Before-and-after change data
═══

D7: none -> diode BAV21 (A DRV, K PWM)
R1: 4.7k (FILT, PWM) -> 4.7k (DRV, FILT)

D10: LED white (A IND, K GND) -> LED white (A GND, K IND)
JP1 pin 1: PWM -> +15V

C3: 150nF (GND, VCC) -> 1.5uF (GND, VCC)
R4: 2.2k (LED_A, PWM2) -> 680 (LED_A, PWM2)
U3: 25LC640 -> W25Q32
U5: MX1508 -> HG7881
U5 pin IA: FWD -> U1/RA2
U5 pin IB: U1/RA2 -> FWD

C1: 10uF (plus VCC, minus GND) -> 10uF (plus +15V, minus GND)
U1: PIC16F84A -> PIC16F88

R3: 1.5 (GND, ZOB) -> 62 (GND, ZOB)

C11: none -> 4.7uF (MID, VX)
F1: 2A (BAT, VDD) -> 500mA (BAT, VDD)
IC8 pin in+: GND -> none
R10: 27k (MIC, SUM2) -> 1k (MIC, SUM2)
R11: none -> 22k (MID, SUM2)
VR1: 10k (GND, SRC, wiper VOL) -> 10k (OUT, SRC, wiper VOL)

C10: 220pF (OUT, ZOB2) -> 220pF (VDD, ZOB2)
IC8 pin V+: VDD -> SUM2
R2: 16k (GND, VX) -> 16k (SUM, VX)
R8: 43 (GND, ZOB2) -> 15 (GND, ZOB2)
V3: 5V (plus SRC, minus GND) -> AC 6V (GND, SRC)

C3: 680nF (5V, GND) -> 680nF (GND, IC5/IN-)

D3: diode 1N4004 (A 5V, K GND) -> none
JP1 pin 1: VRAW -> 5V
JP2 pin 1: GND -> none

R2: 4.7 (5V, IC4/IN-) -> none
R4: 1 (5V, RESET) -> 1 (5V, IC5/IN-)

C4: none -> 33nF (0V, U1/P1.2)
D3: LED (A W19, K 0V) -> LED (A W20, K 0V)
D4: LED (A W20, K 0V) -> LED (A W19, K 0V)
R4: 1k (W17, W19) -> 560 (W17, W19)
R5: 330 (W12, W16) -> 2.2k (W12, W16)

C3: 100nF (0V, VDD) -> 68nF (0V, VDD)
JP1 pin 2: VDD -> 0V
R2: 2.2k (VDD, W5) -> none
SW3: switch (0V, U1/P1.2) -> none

═══

Output all of the data again. Match it exactly.

D7: none -> diode BAV21 (A DRV, K PWM)
R1: 4.7k (FILT, PWM) -> 4.7k (DRV, FILT)

D10: LED white (A IND, K GND) -> LED white (A GND, K IND)
JP1 pin 1: PWM -> +15V

C3: 150nF (GND, VCC) -> 1.5uF (GND, VCC)
R4: 2.2k (LED_A, PWM2) -> 680 (LED_A, PWM2)
U3: 25LC640 -> W25Q32
U5: MX1508 -> HG7881
U5 pin IA: FWD -> U1/RA2
U5 pin IB: U1/RA2 -> FWD

C1: 10uF (plus VCC, minus GND) -> 10uF (plus +15V, minus GND)
U1: PIC16F84A -> PIC16F88

R3: 1.5 (GND, ZOB) -> 62 (GND, ZOB)

C11: none -> 4.7uF (MID, VX)
F1: 2A (BAT, VDD) -> 500mA (BAT, VDD)
IC8 pin in+: GND -> none
R10: 27k (MIC, SUM2) -> 1k (MIC, SUM2)
R11: none -> 22k (MID, SUM2)
VR1: 10k (GND, SRC, wiper VOL) -> 10k (OUT, SRC, wiper VOL)

C10: 220pF (OUT, ZOB2) -> 220pF (VDD, ZOB2)
IC8 pin V+: VDD -> SUM2
R2: 16k (GND, VX) -> 16k (SUM, VX)
R8: 43 (GND, ZOB2) -> 15 (GND, ZOB2)
V3: 5V (plus SRC, minus GND) -> AC 6V (GND, SRC)

C3: 680nF (5V, GND) -> 680nF (GND, IC5/IN-)

D3: diode 1N4004 (A 5V, K GND) -> none
JP1 pin 1: VRAW -> 5V
JP2 pin 1: GND -> none

R2: 4.7 (5V, IC4/IN-) -> none
R4: 1 (5V, RESET) -> 1 (5V, IC5/IN-)

C4: none -> 33nF (0V, U1/P1.2)
D3: LED (A W19, K 0V) -> LED (A W20, K 0V)
D4: LED (A W20, K 0V) -> LED (A W19, K 0V)
R4: 1k (W17, W19) -> 560 (W17, W19)
R5: 330 (W12, W16) -> 2.2k (W12, W16)

C3: 100nF (0V, VDD) -> 68nF (0V, VDD)
JP1 pin 2: VDD -> 0V
R2: 2.2k (VDD, W5) -> none
SW3: switch (0V, U1/P1.2) -> none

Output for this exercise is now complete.